**Short task**
Count the lines in the entries below that contain the word "Find", and give only the number.
─── Input records ───
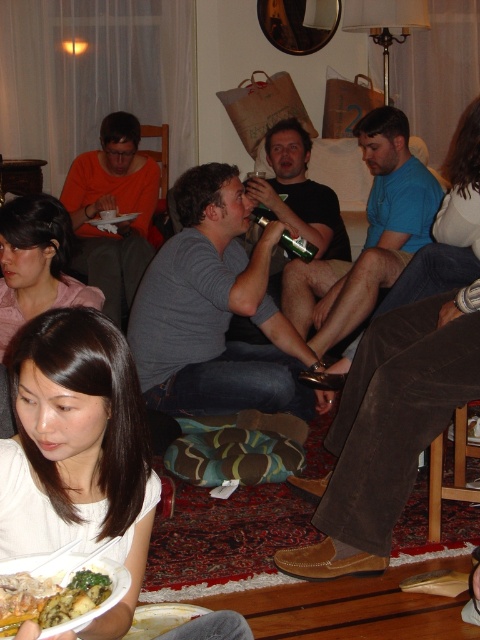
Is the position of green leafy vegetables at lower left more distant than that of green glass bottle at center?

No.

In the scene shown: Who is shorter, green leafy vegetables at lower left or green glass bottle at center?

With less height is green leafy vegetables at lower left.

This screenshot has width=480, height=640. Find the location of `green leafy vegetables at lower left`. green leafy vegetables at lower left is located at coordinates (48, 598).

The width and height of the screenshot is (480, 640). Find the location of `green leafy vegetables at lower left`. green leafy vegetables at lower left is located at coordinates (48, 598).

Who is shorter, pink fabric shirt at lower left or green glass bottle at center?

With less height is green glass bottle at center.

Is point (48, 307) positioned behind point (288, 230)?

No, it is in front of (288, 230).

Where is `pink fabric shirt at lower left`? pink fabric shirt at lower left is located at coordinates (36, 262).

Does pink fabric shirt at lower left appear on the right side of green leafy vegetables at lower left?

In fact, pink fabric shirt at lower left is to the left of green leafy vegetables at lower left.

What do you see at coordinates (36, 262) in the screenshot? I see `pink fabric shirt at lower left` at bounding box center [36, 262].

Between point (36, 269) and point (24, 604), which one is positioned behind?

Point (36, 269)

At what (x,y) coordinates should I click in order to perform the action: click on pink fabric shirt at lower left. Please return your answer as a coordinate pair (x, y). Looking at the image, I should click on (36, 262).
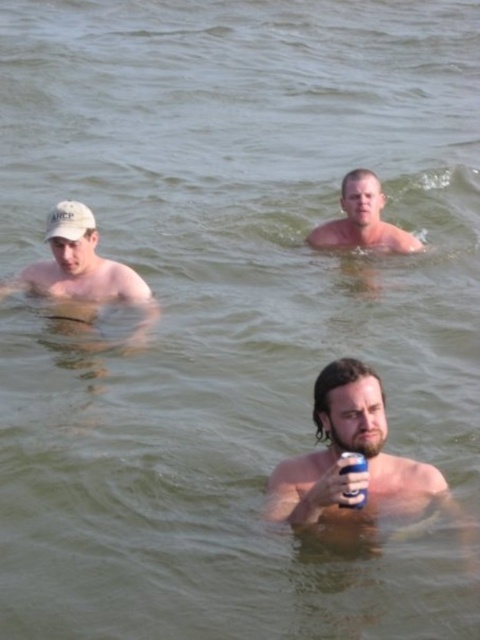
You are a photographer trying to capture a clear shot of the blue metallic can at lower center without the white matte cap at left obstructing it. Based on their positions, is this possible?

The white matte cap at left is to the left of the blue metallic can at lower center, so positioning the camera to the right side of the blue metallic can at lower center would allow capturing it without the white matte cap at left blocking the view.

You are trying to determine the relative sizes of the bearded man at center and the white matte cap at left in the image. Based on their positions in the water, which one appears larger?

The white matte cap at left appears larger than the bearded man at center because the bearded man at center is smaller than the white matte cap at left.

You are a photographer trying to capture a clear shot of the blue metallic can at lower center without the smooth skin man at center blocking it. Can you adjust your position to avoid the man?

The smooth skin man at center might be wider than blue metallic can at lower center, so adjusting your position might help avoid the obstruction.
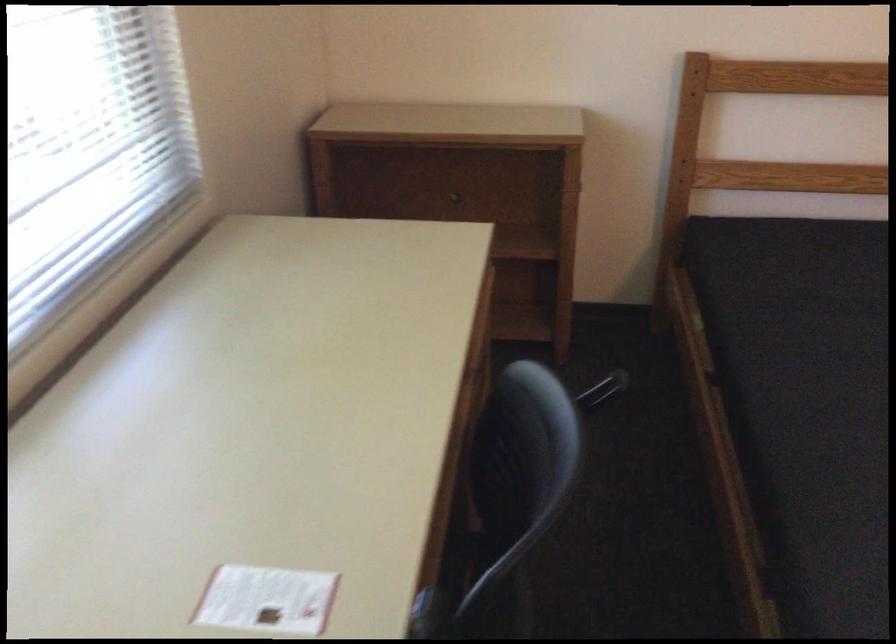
───
**Answer to this task**
2